• _Instructions to follow_:
Every line of the records that contains the string "cyan" counts once; give the total and nothing else.

Records excerpted from a collection:

--- START ---

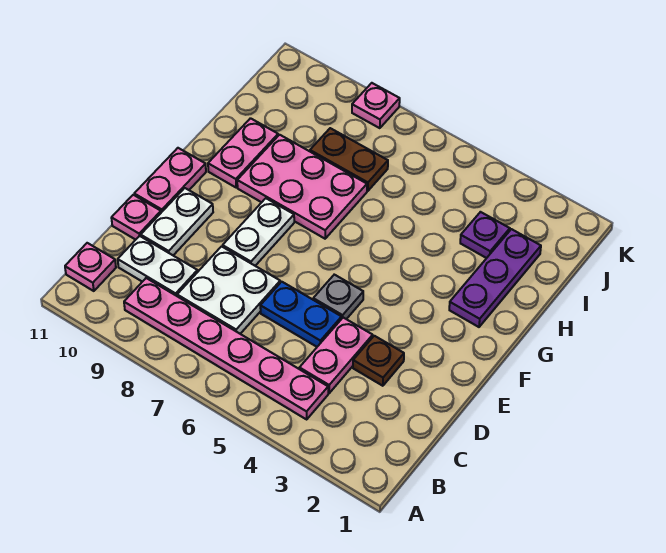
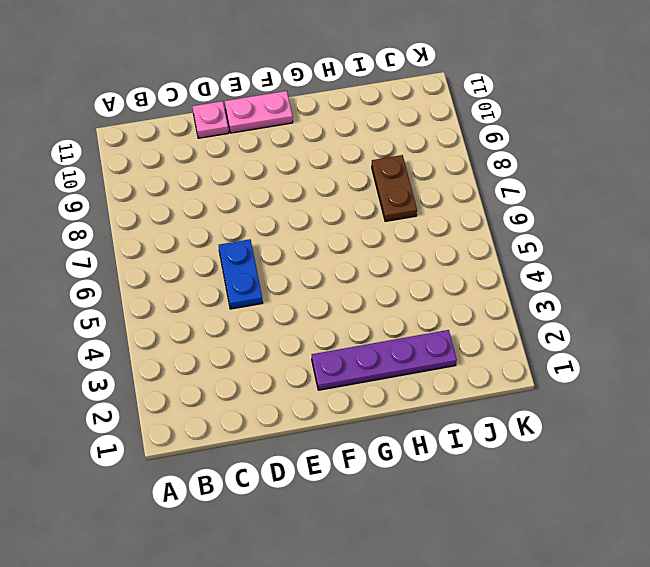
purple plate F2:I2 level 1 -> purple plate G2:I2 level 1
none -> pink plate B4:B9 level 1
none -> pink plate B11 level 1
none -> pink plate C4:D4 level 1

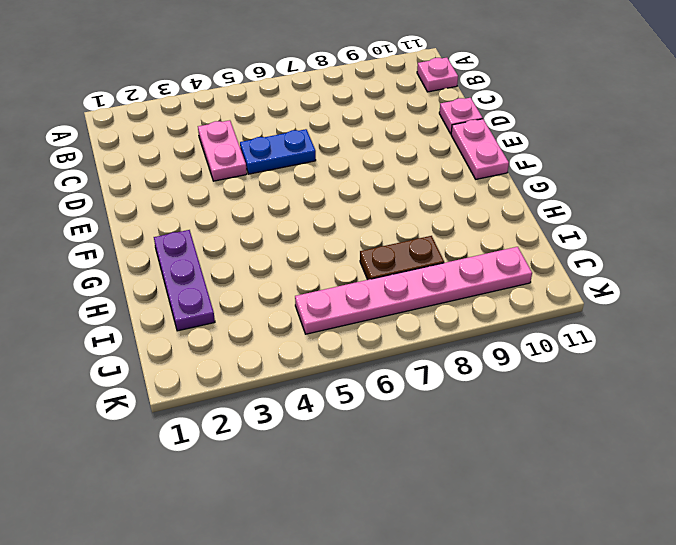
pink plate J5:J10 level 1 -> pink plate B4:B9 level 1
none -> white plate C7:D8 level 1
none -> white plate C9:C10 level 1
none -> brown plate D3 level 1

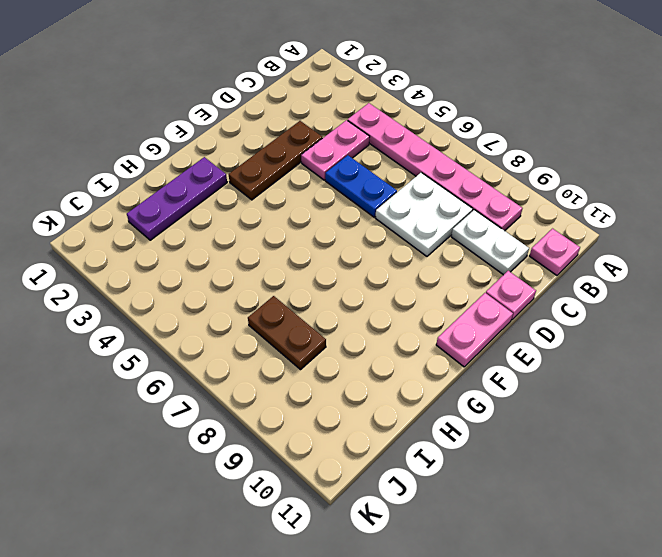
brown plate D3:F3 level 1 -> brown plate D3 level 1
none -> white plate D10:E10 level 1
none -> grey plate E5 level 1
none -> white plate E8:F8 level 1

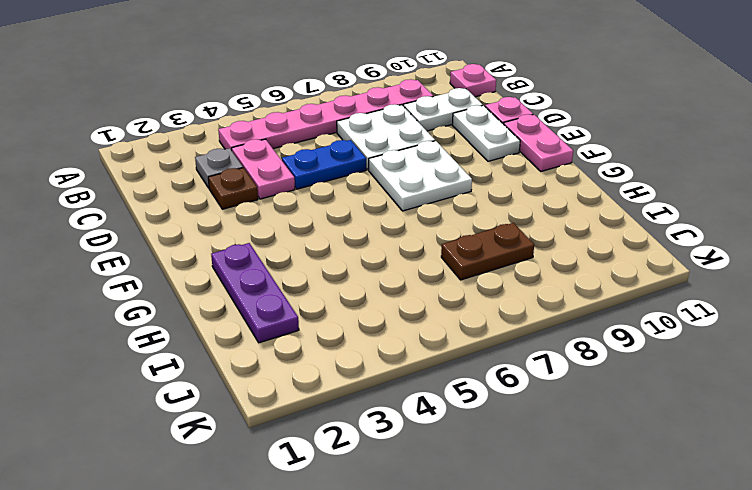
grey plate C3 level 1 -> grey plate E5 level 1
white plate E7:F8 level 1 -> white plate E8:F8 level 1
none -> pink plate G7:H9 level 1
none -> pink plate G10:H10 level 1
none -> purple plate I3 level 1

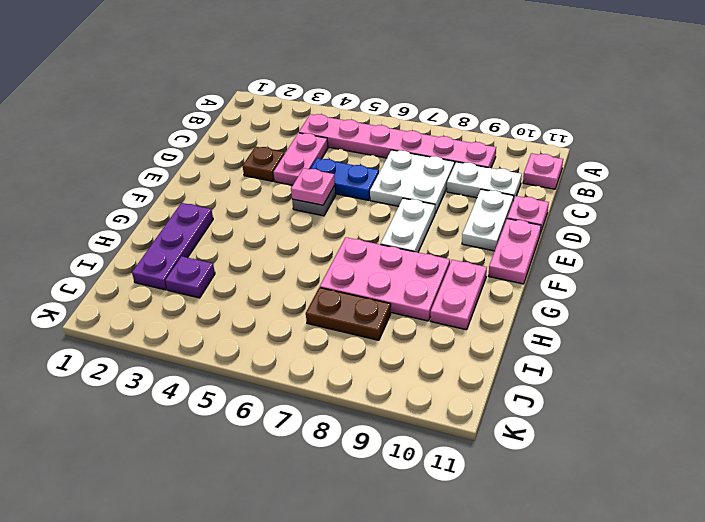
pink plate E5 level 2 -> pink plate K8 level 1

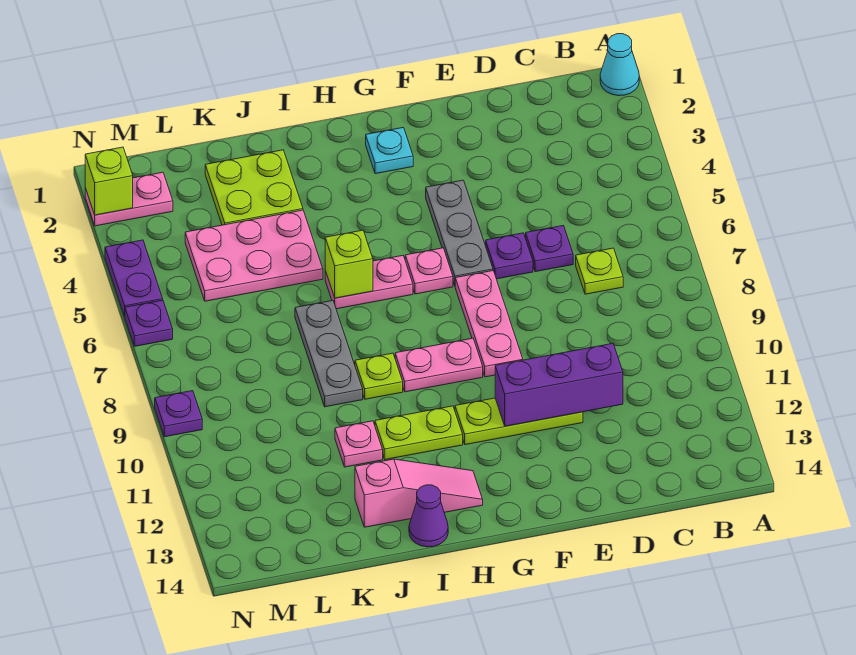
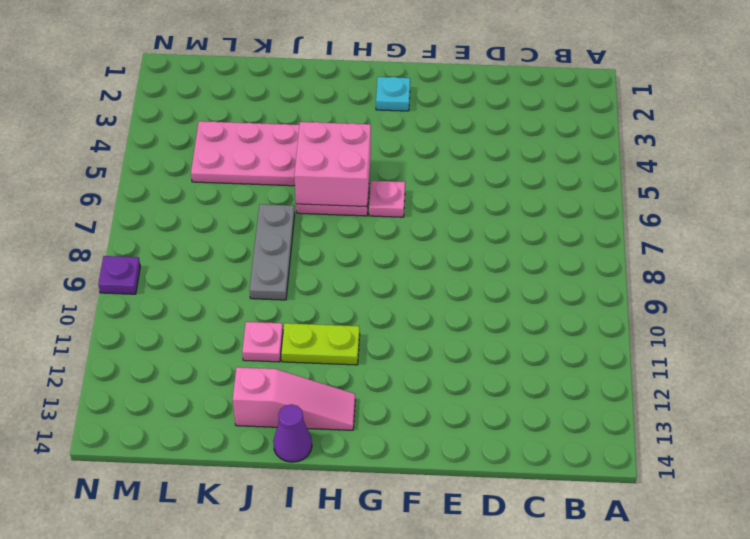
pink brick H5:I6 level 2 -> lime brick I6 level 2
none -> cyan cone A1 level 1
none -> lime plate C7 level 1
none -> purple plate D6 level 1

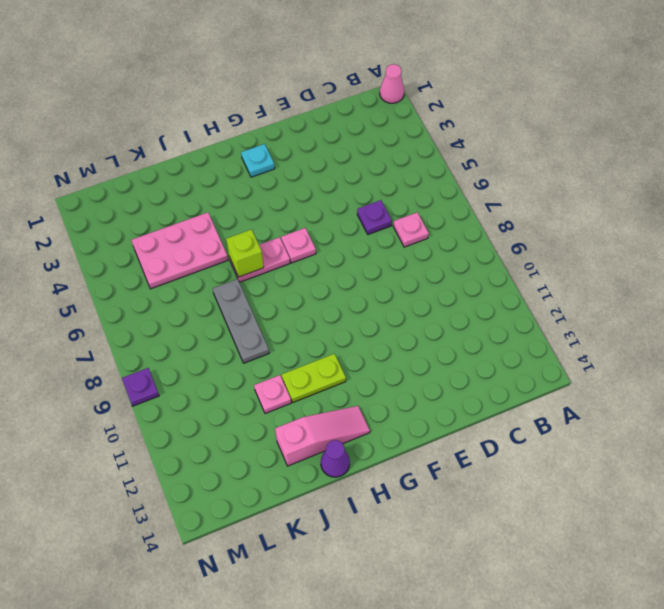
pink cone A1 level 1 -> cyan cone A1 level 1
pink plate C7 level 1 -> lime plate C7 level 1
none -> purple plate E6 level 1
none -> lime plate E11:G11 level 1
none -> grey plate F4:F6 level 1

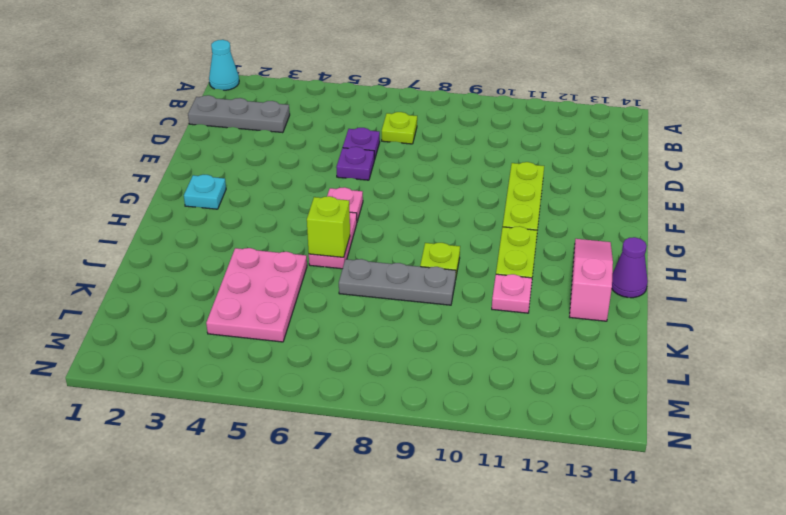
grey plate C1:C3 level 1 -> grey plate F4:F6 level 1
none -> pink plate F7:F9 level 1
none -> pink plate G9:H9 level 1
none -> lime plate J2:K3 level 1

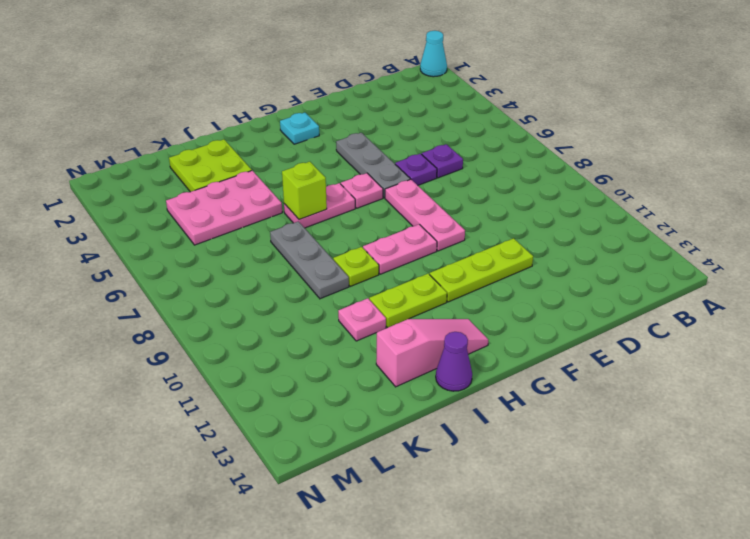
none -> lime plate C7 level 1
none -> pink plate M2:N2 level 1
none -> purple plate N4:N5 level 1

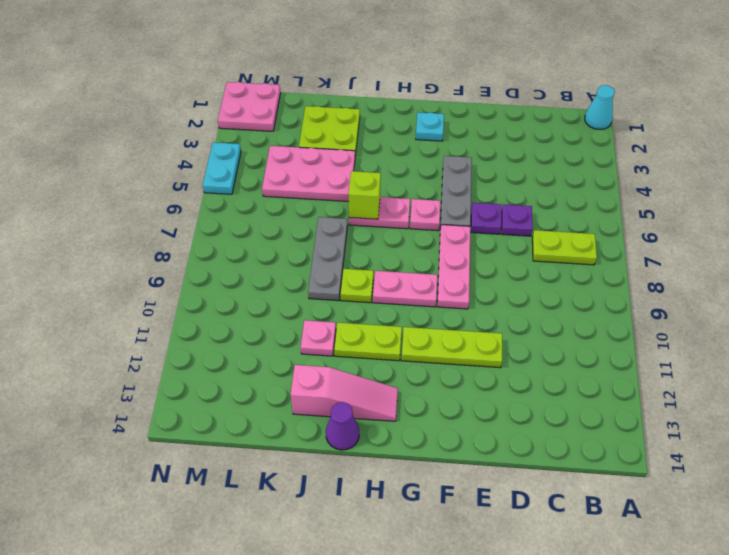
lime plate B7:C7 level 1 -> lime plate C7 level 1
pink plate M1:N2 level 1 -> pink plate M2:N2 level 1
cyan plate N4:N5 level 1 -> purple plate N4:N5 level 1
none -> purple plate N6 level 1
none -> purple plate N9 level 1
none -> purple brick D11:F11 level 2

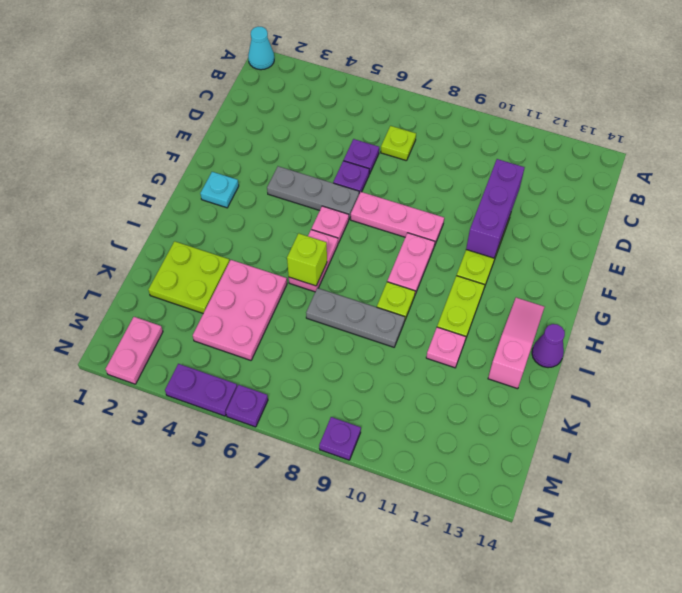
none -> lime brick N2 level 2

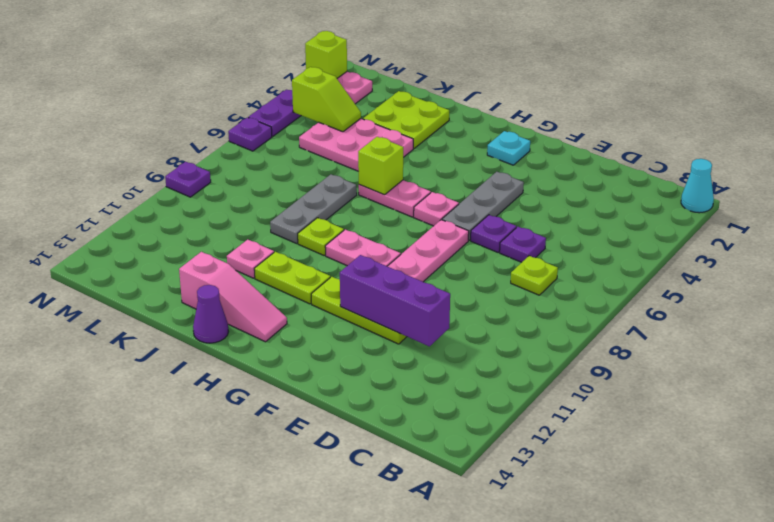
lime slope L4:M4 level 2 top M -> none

--- END ---

• _Result of this task_:
3